- WHAT THE TASK REQUIRES: Word for word, restate the lines of the data below between those holding "none -> red cone [480,100,543,208]" and "none -> purple bell [449,195,507,281]", inclusive; pictures do not belong in the copy.

★ ★ ★ ★ ★

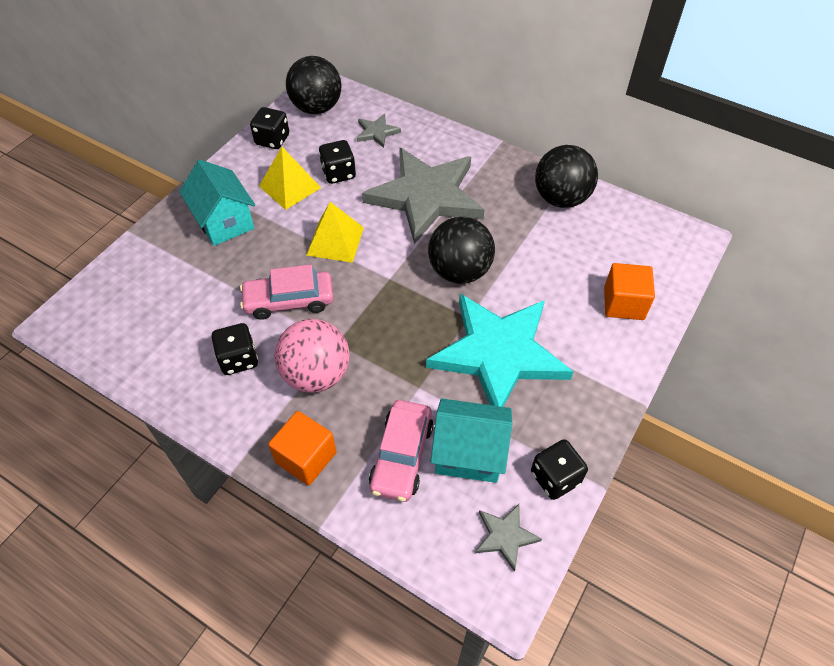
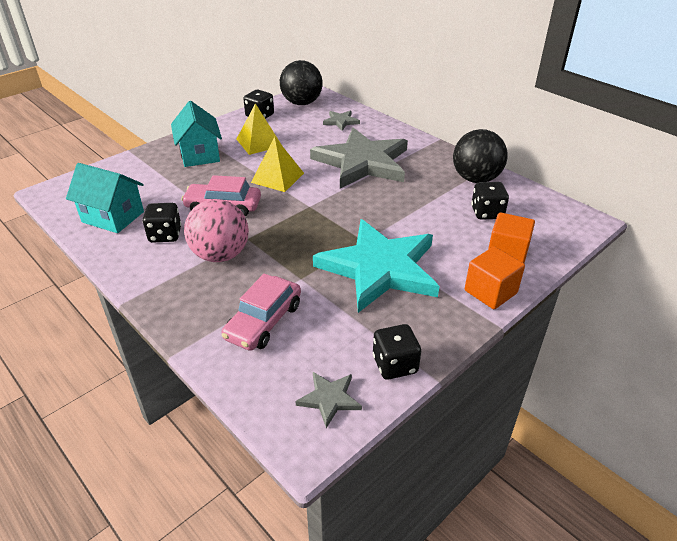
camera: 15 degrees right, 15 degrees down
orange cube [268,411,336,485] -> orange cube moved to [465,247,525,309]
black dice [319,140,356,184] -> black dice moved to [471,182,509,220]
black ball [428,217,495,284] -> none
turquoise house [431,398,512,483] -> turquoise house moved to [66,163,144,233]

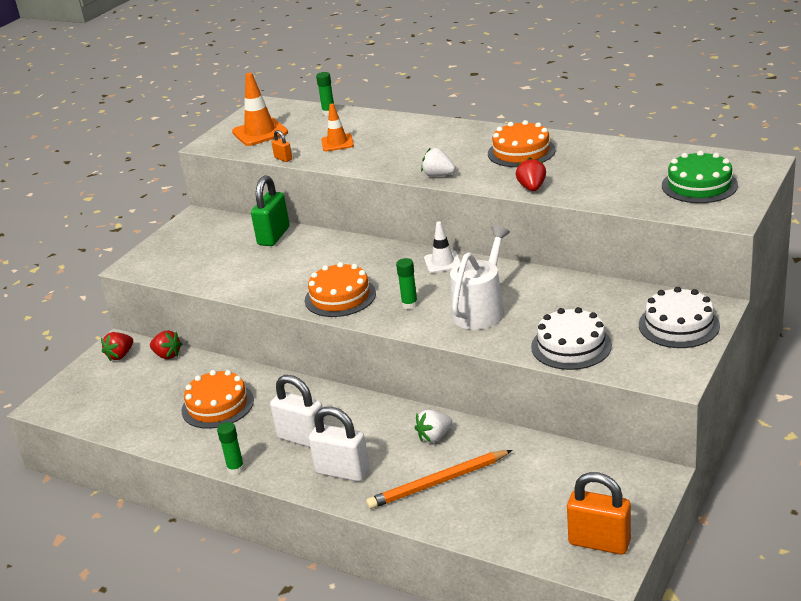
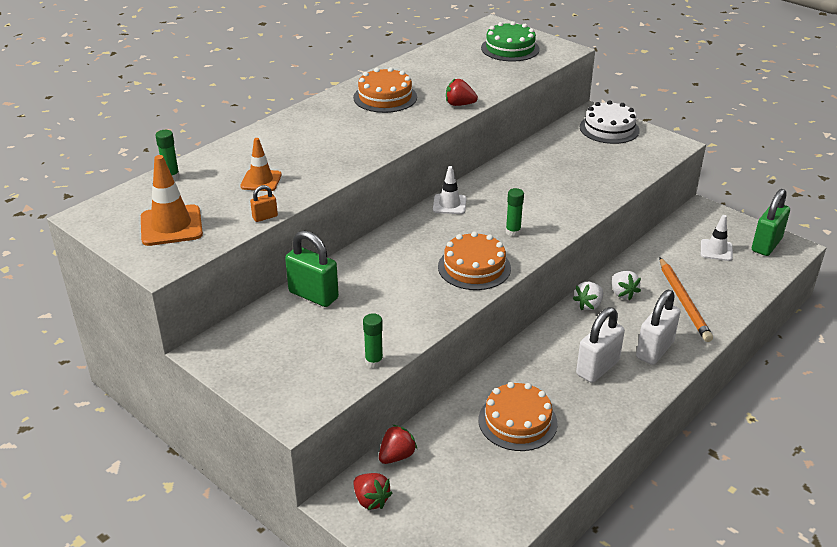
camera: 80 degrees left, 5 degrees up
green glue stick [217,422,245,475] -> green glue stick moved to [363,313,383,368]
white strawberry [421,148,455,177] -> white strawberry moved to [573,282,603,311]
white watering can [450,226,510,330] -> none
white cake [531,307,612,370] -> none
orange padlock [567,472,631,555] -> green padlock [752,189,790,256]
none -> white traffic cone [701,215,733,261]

★ ★ ★ ★ ★

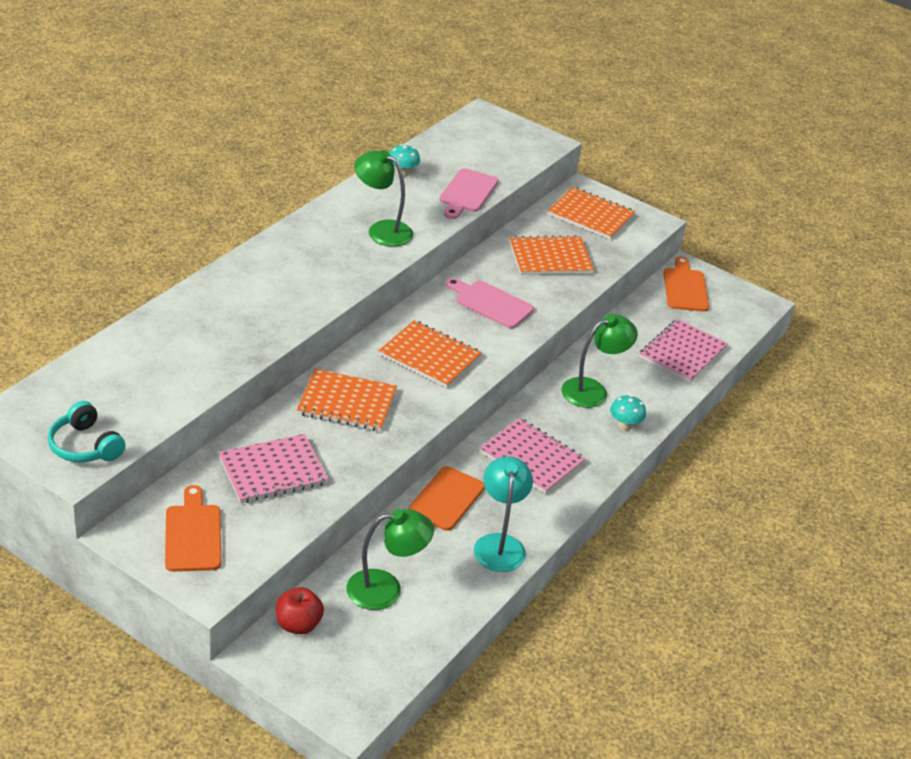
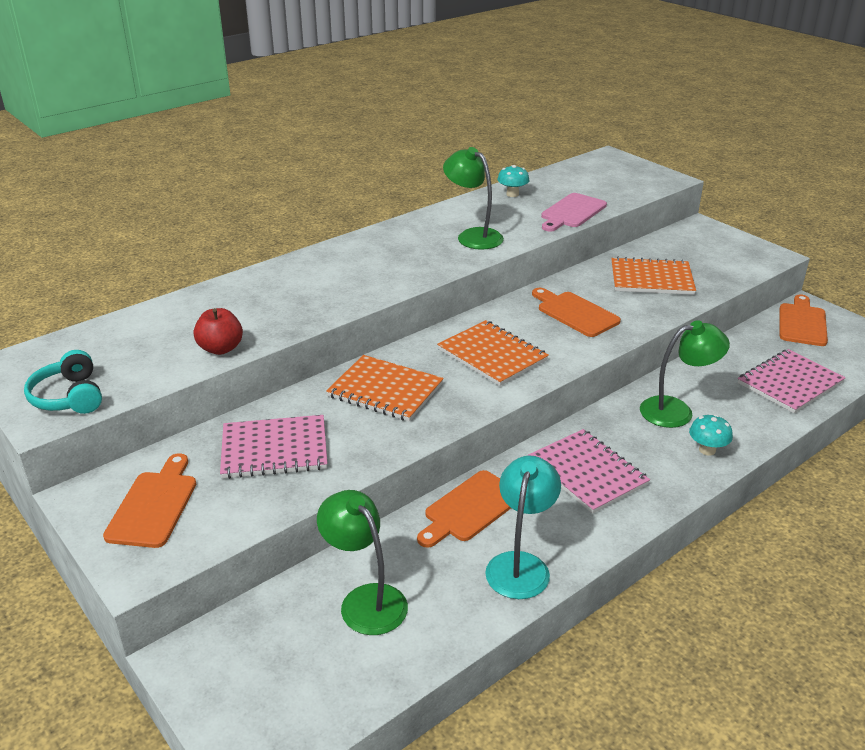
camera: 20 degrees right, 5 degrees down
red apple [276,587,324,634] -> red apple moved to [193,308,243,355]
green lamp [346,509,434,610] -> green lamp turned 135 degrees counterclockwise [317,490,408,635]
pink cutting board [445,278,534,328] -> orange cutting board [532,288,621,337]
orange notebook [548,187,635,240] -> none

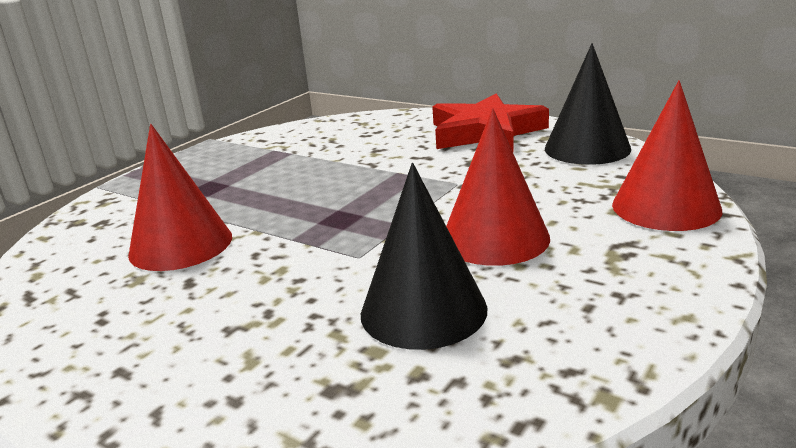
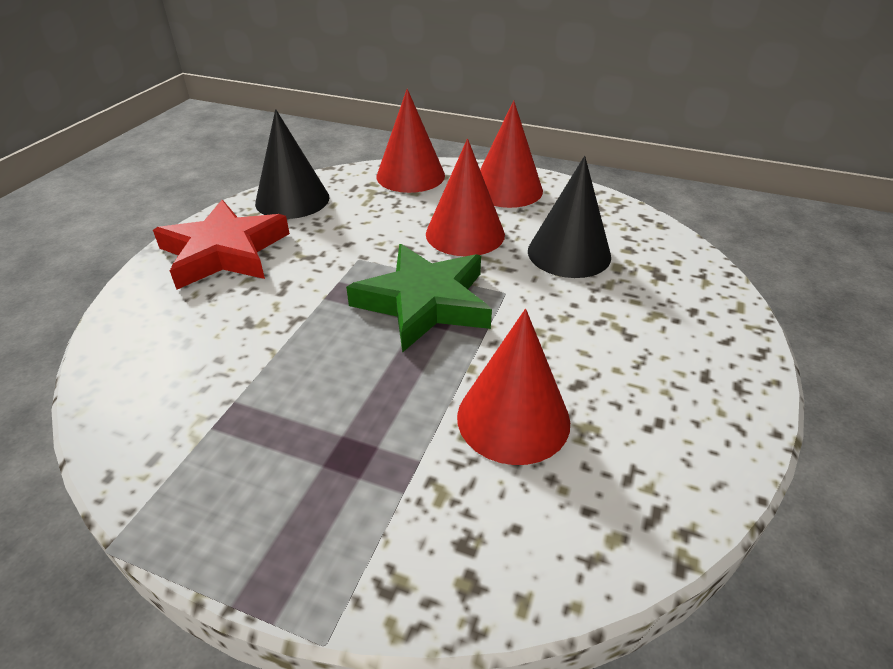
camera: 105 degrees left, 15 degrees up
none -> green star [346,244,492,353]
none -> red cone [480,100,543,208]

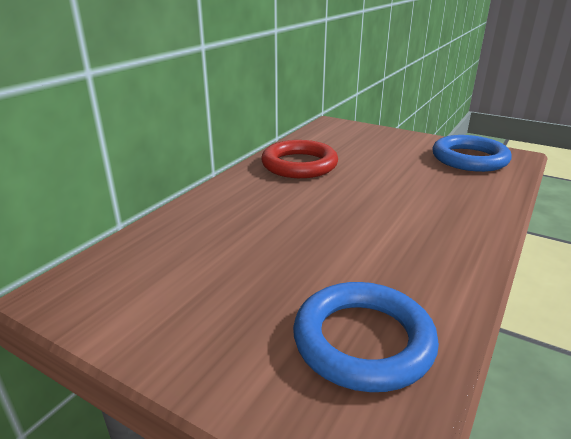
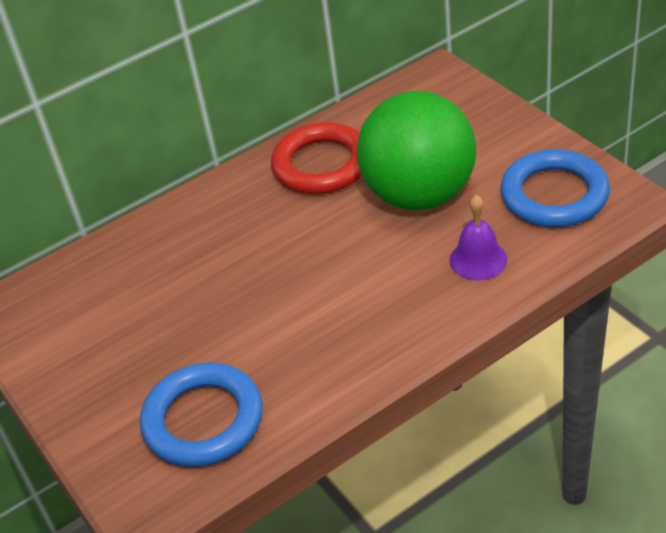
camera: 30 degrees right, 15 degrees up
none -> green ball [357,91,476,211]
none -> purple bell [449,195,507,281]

★ ★ ★ ★ ★

- RESULT OF THE TASK:
none -> red cone [480,100,543,208]

camera: 30 degrees right, 15 degrees up
none -> green ball [357,91,476,211]
none -> purple bell [449,195,507,281]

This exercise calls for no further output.